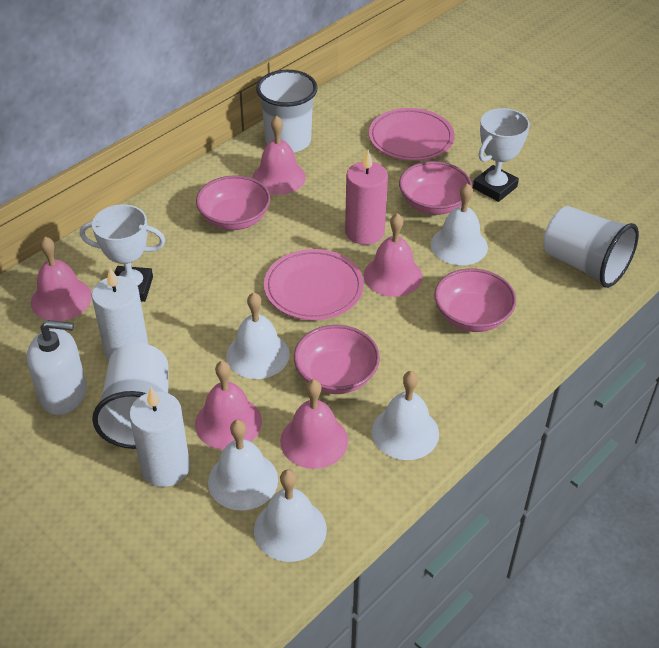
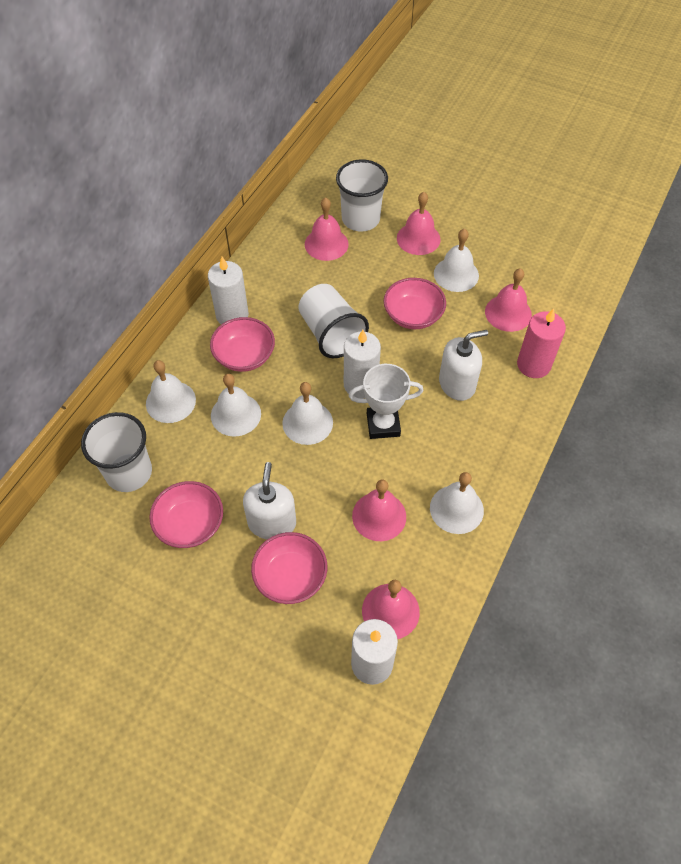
pink plate: 2 -> 0
white candle: 2 -> 3
white soap dispenser: 1 -> 2
white trophy: 2 -> 1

ABOUT THIS EXERCISE - Copy out the material above in full and exactly, but with no pictures.

COMPLETED EXERCISE -
pink plate: 2 -> 0
white candle: 2 -> 3
white soap dispenser: 1 -> 2
white trophy: 2 -> 1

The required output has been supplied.